What you are asked to do: What is needed is an exact copy of the lines in the listing below, from the one with "SD3 pin VCC: VIN -> GND" up to and including the one with "KEYS1 pin K2: A2 -> 6", with no other lines.

══════════

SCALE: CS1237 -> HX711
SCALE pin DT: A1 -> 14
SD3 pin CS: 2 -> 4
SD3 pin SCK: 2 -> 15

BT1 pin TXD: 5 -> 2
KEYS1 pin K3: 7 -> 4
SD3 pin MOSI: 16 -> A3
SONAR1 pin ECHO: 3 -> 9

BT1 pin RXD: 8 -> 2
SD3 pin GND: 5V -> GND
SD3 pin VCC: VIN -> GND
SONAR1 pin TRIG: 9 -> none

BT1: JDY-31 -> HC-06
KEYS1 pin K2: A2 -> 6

══════════

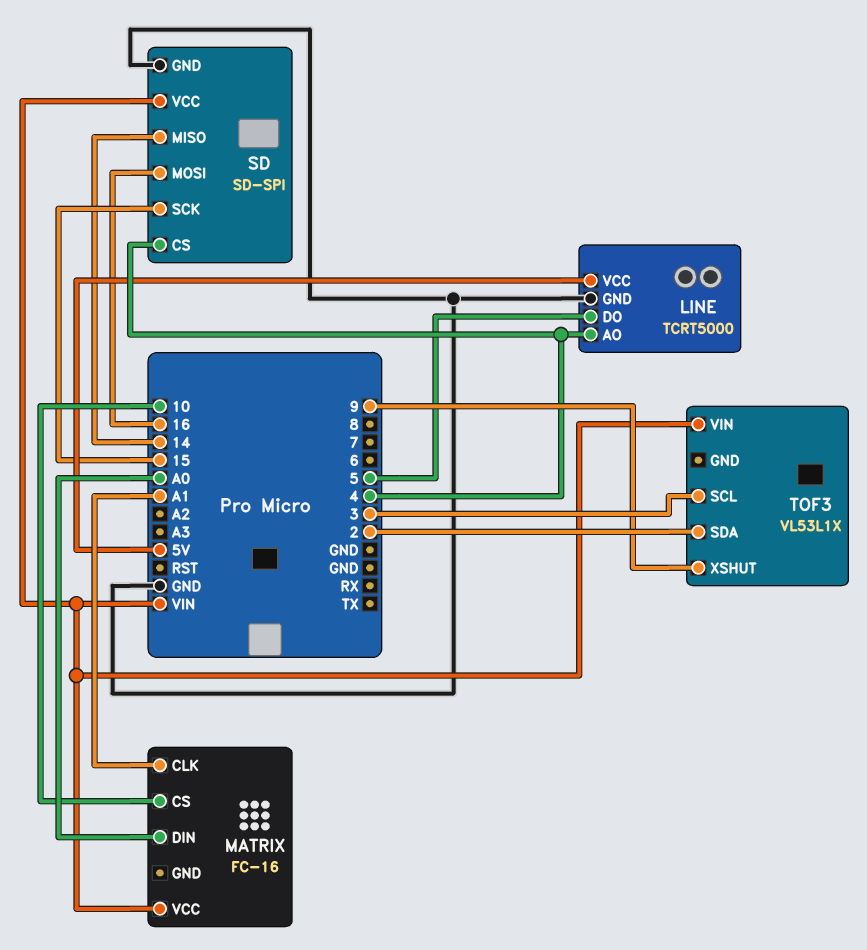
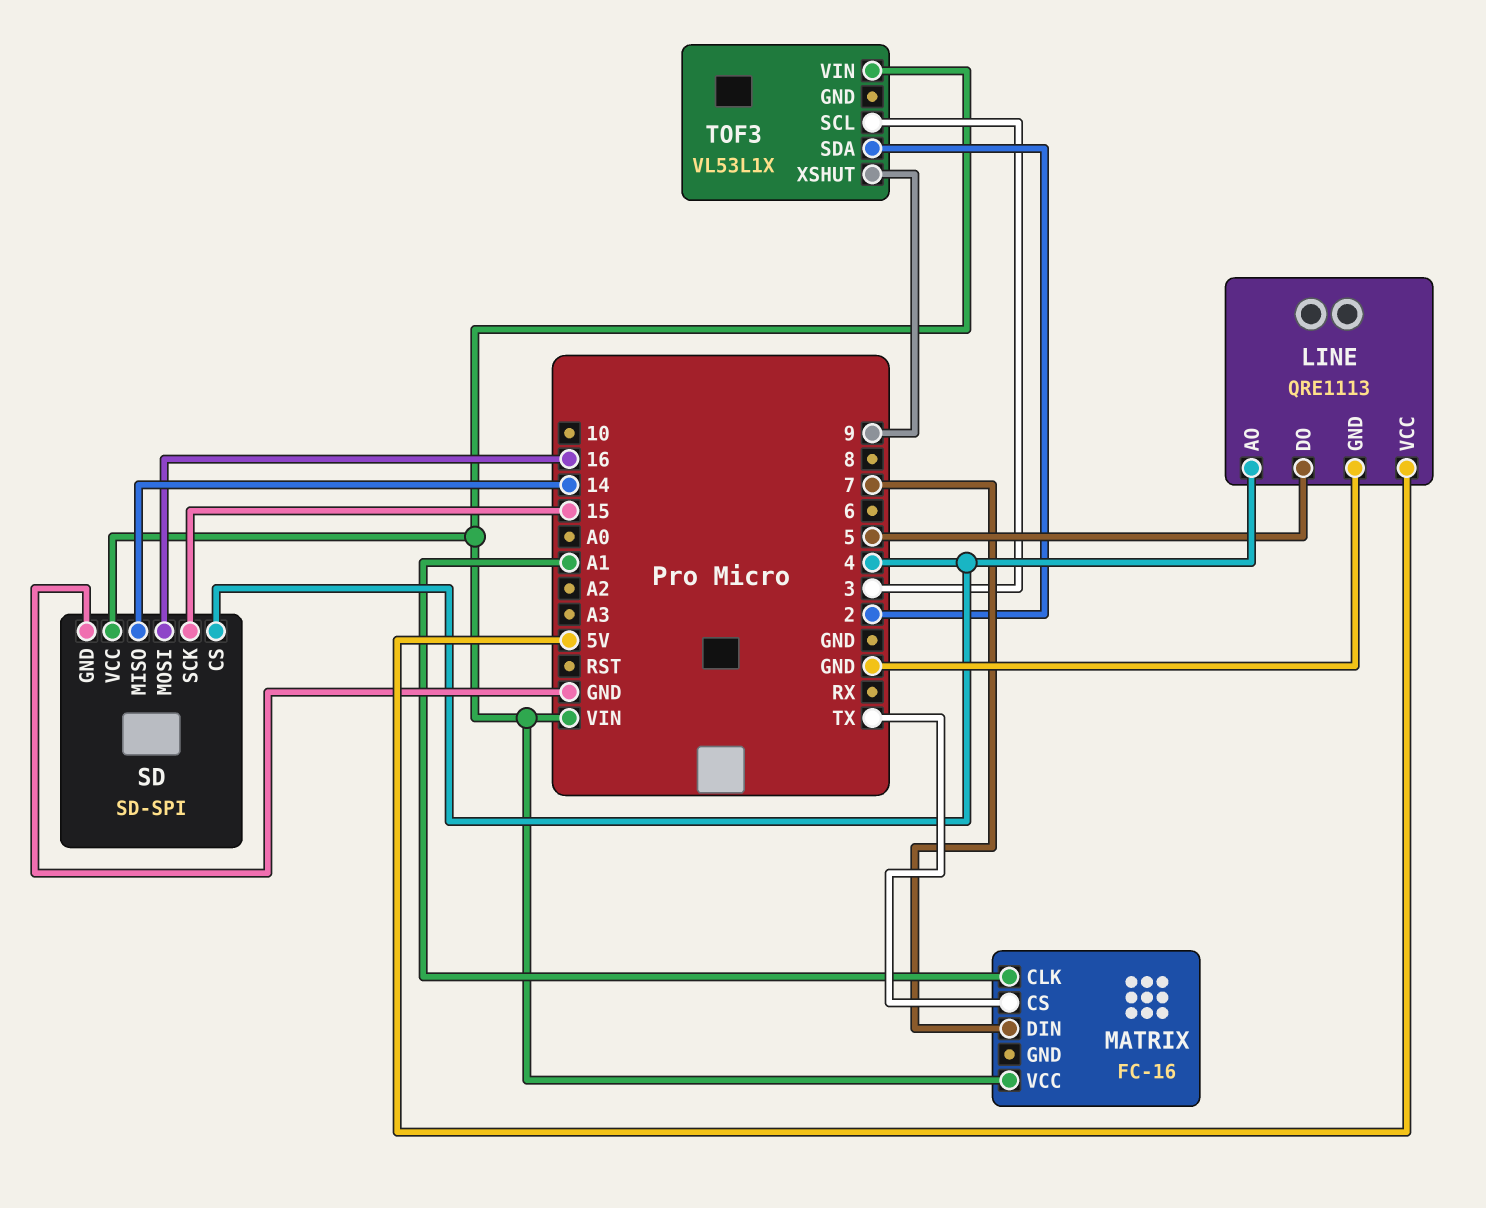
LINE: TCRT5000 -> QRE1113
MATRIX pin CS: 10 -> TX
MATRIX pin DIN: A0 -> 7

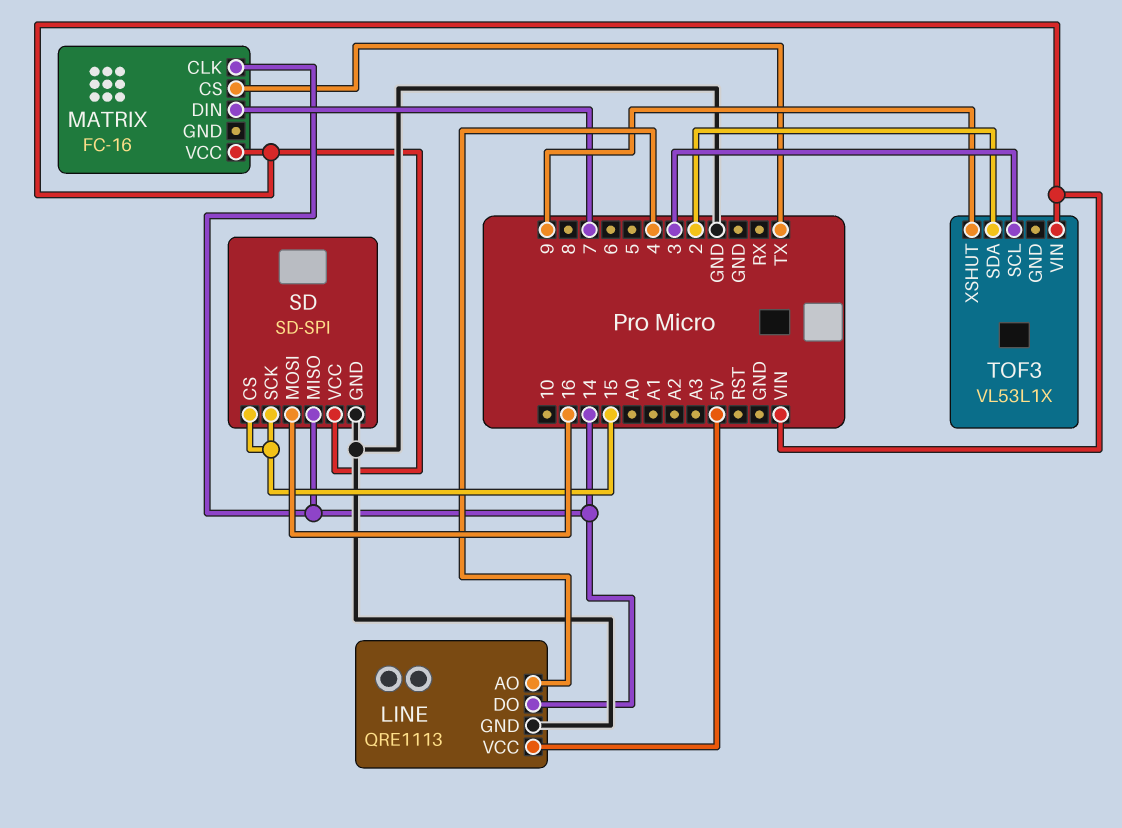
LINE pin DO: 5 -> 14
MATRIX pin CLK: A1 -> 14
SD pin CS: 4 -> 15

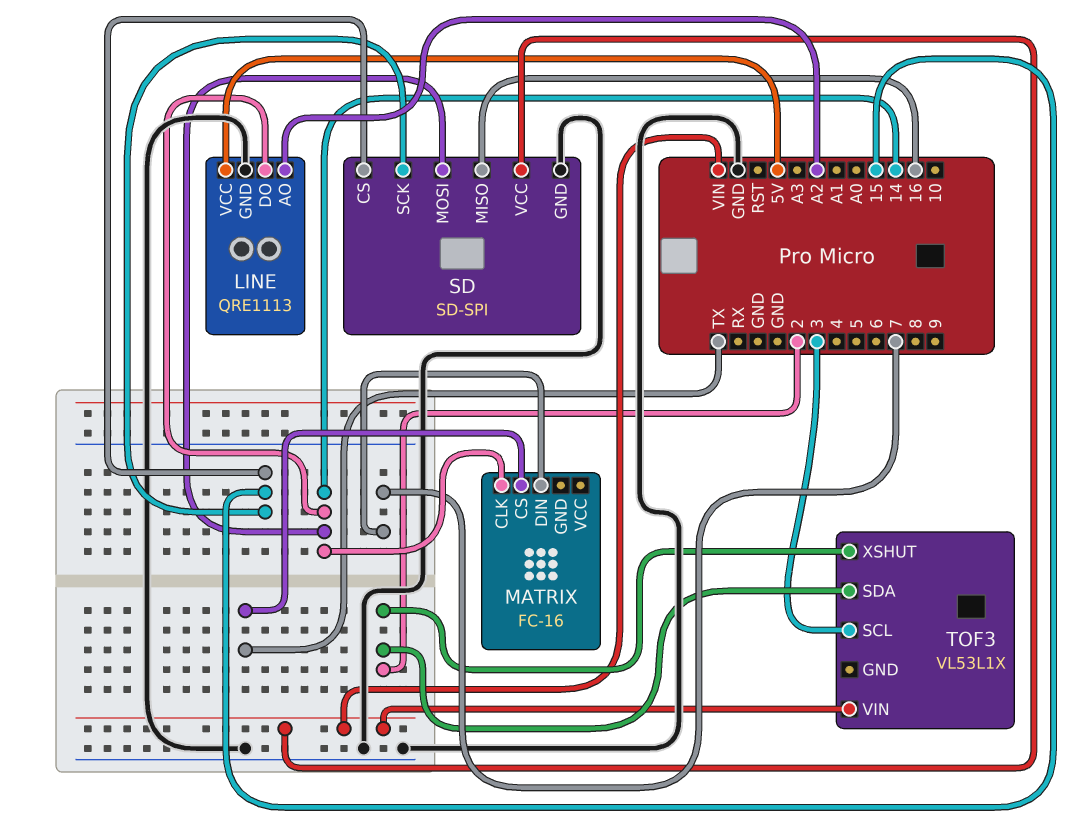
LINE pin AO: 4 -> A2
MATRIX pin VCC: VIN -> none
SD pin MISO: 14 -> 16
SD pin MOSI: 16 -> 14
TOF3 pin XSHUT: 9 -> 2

══════════

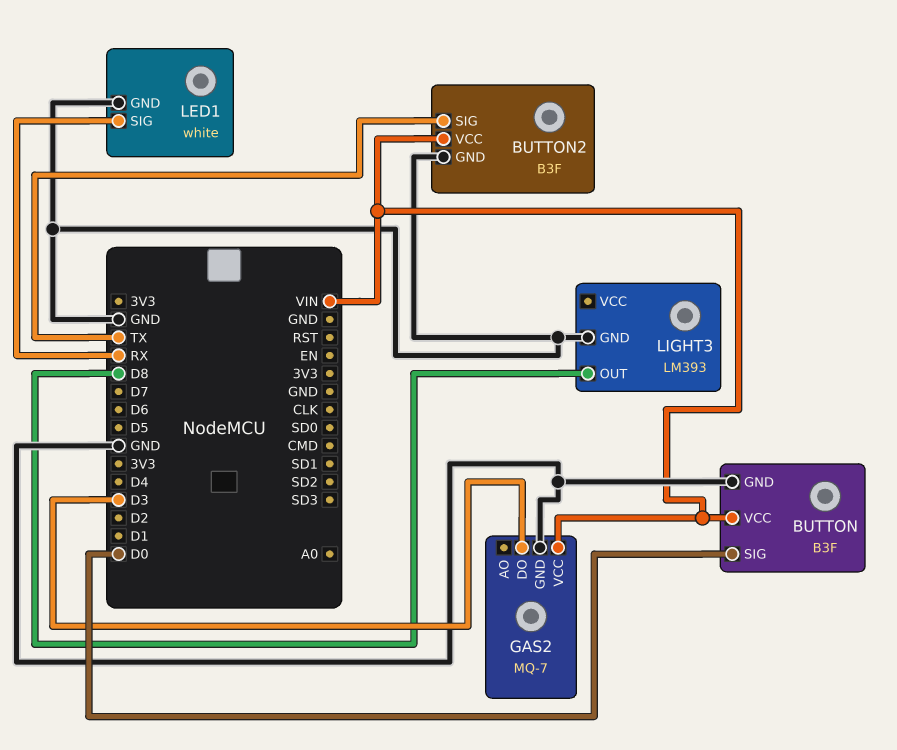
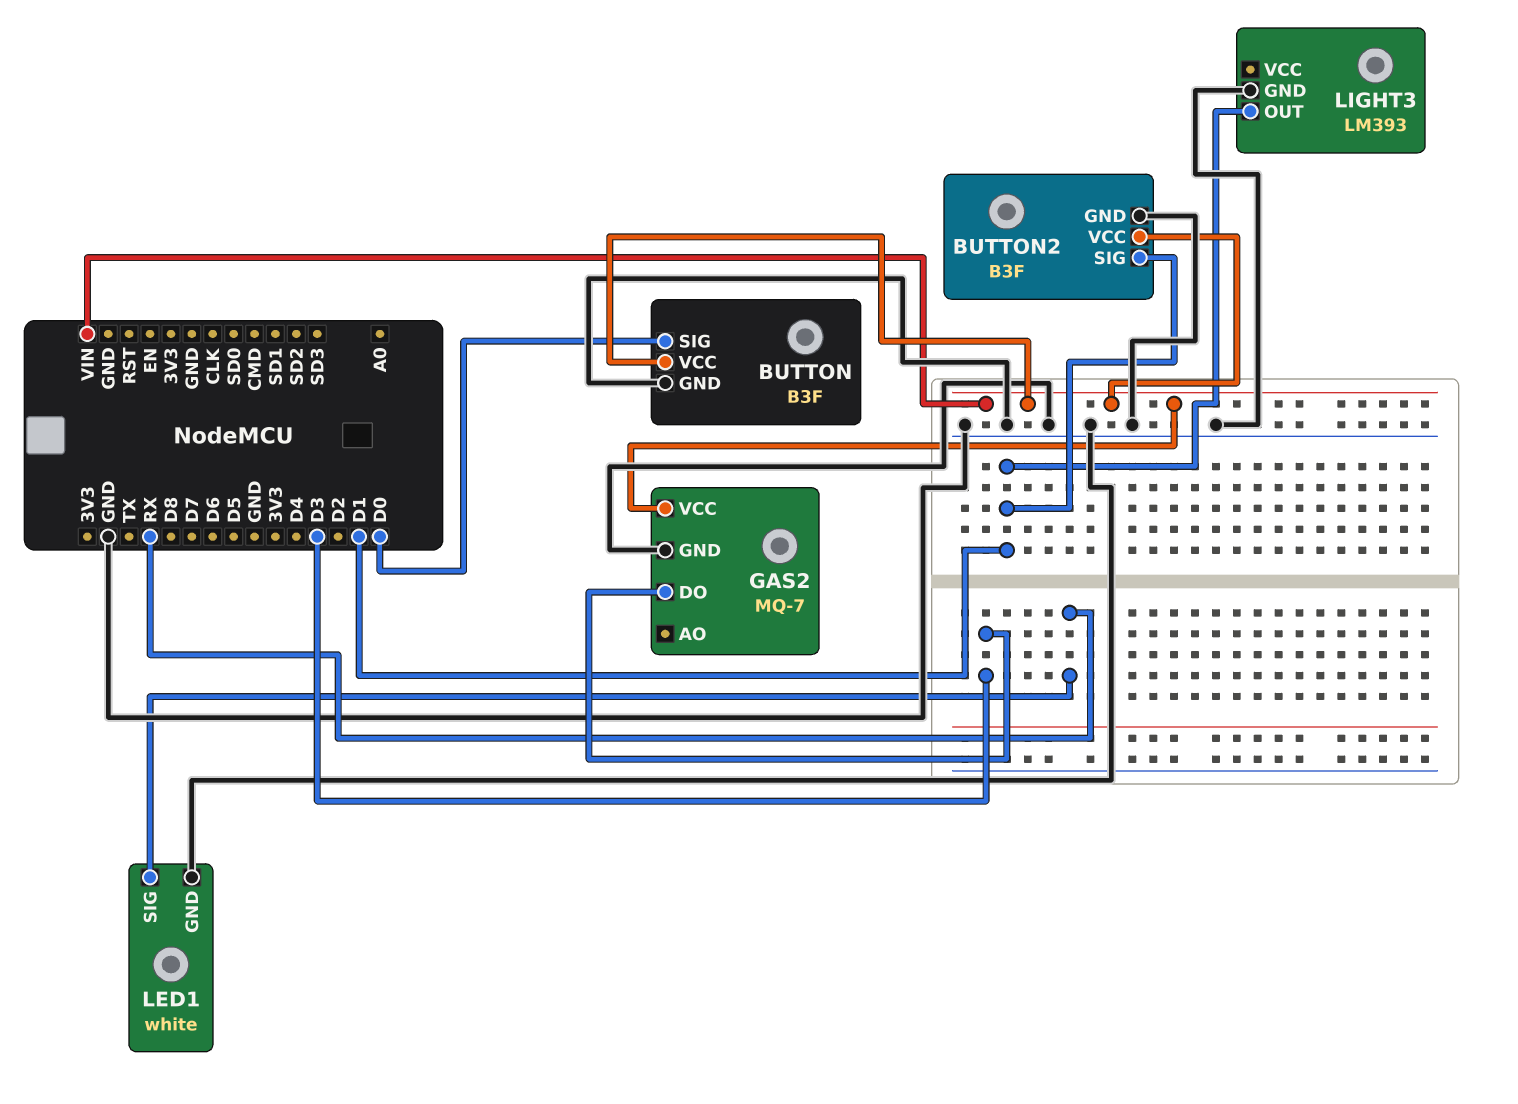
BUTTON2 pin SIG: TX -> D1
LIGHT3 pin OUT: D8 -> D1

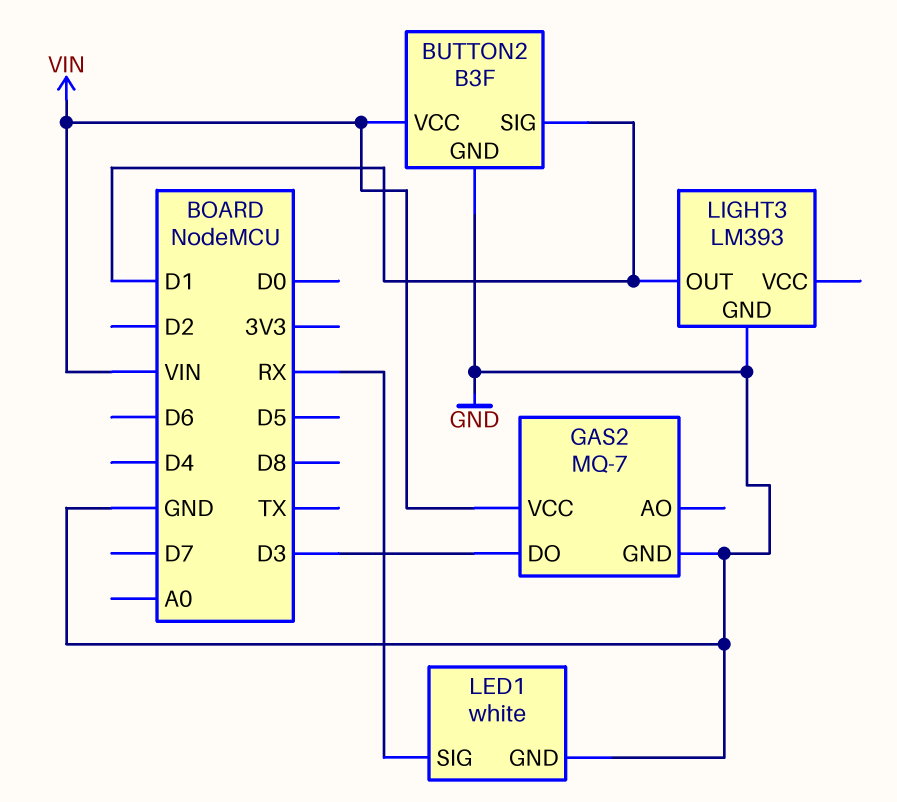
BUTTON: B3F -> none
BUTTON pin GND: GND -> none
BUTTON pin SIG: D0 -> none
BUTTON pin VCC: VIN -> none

══════════

Solved exercise:
SD3 pin VCC: VIN -> GND
SONAR1 pin TRIG: 9 -> none

BT1: JDY-31 -> HC-06
KEYS1 pin K2: A2 -> 6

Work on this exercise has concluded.